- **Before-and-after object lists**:
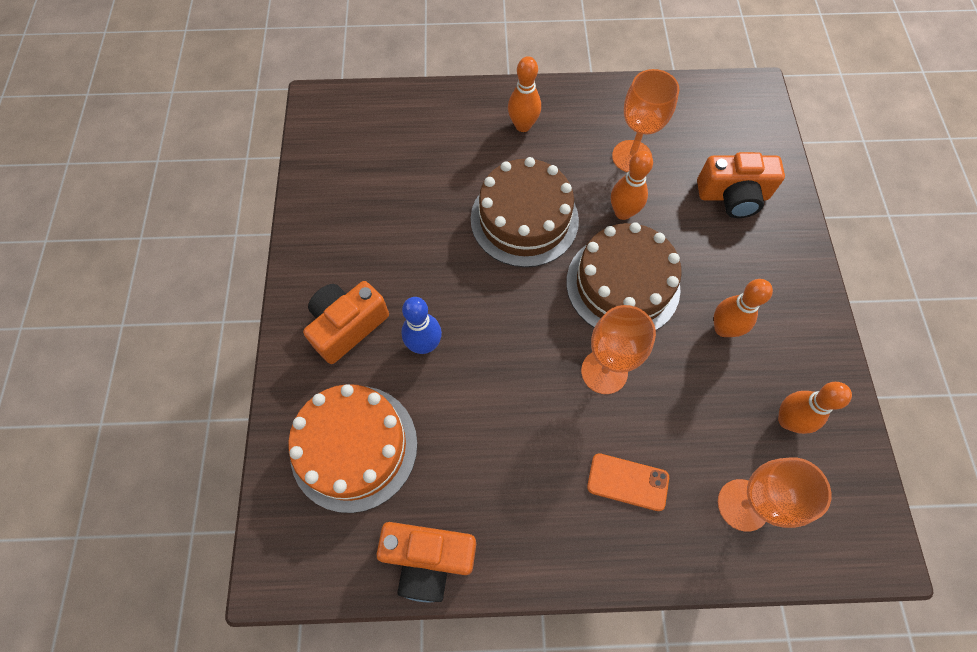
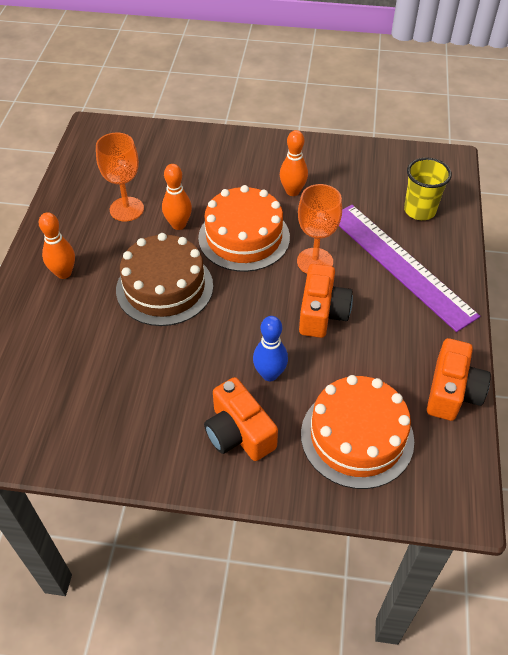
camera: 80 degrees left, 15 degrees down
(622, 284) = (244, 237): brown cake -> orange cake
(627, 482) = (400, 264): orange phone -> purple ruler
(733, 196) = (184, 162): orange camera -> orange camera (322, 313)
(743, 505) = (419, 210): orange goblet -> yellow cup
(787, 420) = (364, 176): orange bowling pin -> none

* * *

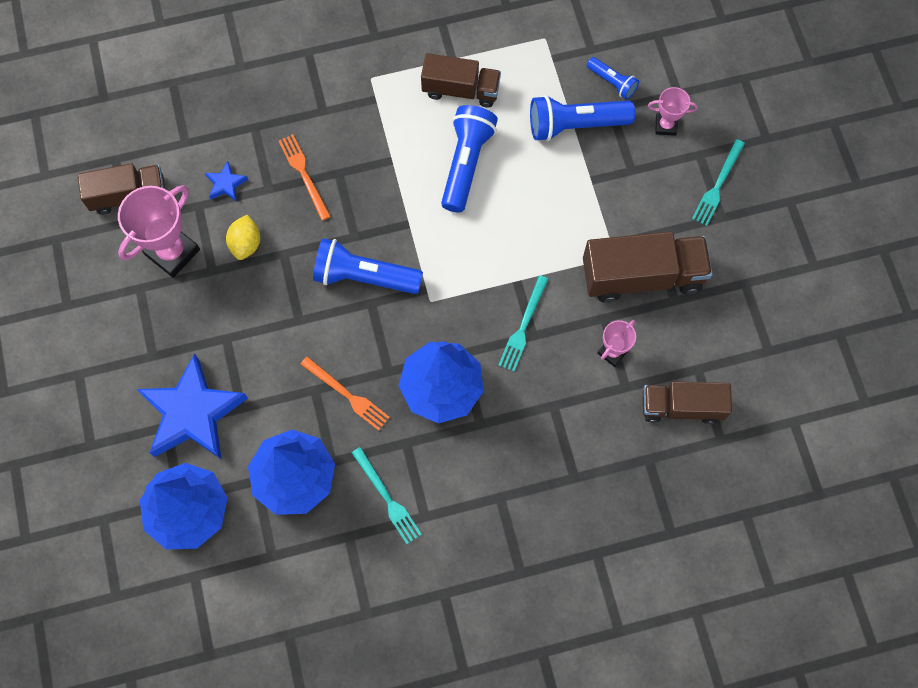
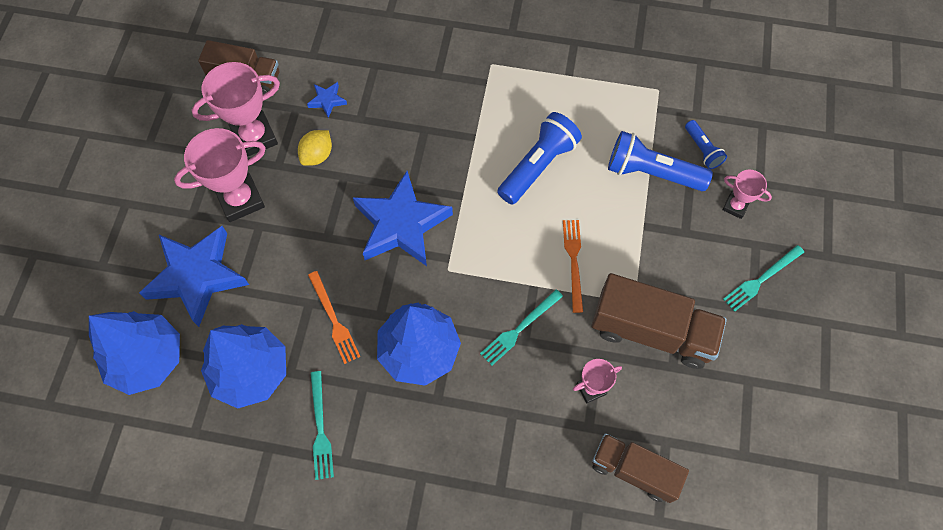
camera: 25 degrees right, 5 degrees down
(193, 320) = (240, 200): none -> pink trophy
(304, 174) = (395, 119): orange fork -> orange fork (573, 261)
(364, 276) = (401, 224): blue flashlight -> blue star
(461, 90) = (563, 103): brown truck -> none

- **YOUR OBJECTIVE**:
Would you copy, unchanged, the stretch of the records above that begins at the line containing "(622, 284) = (244, 237): brown" and ends at the line containing "(787, 420) = (364, 176): orange", and only that?

- **PROBLEM SOLUTION**:
(622, 284) = (244, 237): brown cake -> orange cake
(627, 482) = (400, 264): orange phone -> purple ruler
(733, 196) = (184, 162): orange camera -> orange camera (322, 313)
(743, 505) = (419, 210): orange goblet -> yellow cup
(787, 420) = (364, 176): orange bowling pin -> none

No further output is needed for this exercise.